--- Material provided Enclosed Below ---

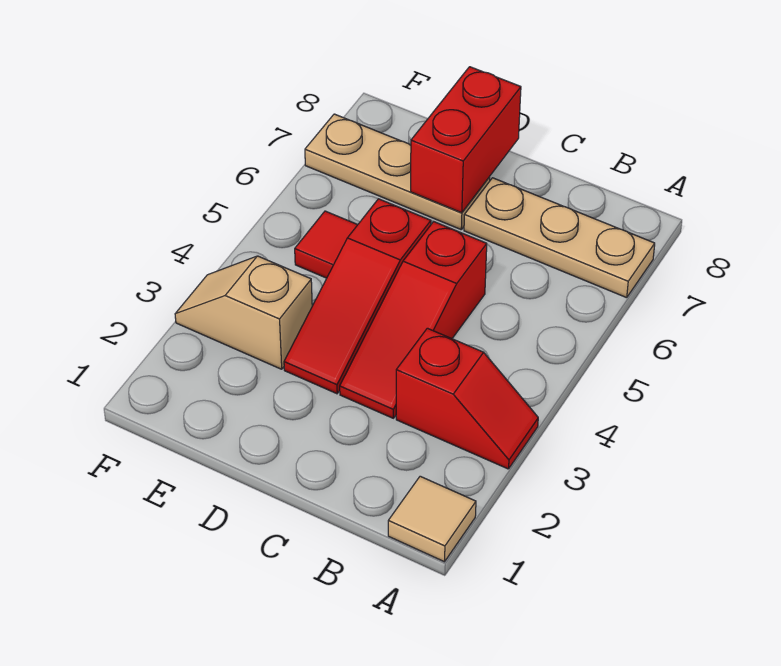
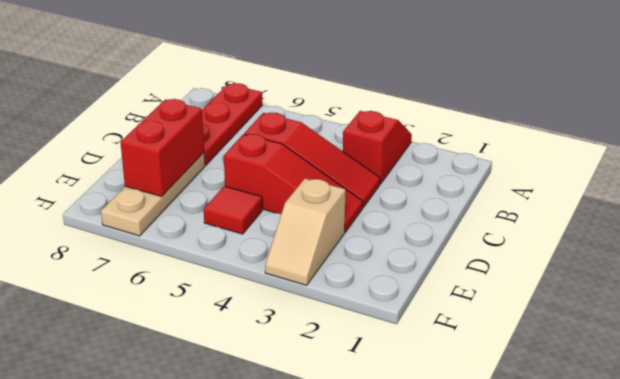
tan tile A1 level 1 -> none
tan plate A7:C7 level 1 -> red plate A7:C7 level 1
red brick D7:D8 level 2 -> red brick D7:E7 level 2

--- End of Enclosed Material provided ---

• [Task statement]: Return the full material word for word. Do not include the pictures.

• [Result of this task]:
tan tile A1 level 1 -> none
tan plate A7:C7 level 1 -> red plate A7:C7 level 1
red brick D7:D8 level 2 -> red brick D7:E7 level 2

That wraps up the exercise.